===== DATASET RECORDS =====

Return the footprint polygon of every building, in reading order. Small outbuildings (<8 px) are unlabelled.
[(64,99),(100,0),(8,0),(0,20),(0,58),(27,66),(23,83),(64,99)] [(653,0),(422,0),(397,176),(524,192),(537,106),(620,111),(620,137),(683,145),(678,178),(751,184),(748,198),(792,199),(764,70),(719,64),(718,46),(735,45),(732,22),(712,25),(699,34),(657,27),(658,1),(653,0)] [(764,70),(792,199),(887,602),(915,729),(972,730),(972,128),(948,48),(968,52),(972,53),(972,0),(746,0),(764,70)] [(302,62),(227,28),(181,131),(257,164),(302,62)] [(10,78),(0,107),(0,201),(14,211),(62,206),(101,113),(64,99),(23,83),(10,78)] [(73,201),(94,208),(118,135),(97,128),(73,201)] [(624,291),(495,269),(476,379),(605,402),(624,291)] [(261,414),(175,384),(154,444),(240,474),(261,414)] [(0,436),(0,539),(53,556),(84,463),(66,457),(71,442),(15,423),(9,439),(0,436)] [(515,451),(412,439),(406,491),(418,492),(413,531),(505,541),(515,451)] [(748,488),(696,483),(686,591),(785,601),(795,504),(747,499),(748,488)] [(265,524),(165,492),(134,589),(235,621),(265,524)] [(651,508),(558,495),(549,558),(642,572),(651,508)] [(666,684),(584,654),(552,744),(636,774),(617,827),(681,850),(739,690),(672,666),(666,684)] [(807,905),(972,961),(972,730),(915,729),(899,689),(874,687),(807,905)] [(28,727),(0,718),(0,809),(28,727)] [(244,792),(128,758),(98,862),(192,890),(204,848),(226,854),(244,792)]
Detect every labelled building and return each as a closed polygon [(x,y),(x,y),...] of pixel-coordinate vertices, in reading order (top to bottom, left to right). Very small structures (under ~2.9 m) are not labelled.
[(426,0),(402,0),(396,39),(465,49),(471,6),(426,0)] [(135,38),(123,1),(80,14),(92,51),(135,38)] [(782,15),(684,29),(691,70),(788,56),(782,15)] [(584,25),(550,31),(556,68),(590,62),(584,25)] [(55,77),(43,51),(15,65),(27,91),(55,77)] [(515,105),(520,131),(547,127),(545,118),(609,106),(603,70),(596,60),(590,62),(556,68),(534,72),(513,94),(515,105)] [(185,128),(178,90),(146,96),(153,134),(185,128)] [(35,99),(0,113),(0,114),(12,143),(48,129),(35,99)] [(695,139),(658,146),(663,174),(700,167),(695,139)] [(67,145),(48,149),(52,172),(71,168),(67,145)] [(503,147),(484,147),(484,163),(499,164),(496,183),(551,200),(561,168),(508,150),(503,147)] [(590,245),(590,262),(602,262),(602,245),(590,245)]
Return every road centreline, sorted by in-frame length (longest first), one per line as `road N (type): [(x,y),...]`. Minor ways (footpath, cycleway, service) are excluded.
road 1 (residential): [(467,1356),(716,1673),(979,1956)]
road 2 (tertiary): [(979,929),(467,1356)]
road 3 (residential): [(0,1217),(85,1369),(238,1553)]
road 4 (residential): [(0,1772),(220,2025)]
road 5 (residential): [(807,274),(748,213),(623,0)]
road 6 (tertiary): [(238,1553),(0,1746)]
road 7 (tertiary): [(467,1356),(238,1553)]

=====

▸ **EXERCISE OBJECTIVE**
Beginning at the line that contains "Return every road", give again every line down to the end of the material, exactly as written, and stop there.

▸ **RESULT FOR THIS EXERCISE**
Return every road centreline, sorted by in-frame length (longest first), one per line as `road N (type): [(x,y),...]`. Minor ways (footpath, cycleway, service) are excluded.
road 1 (residential): [(467,1356),(716,1673),(979,1956)]
road 2 (tertiary): [(979,929),(467,1356)]
road 3 (residential): [(0,1217),(85,1369),(238,1553)]
road 4 (residential): [(0,1772),(220,2025)]
road 5 (residential): [(807,274),(748,213),(623,0)]
road 6 (tertiary): [(238,1553),(0,1746)]
road 7 (tertiary): [(467,1356),(238,1553)]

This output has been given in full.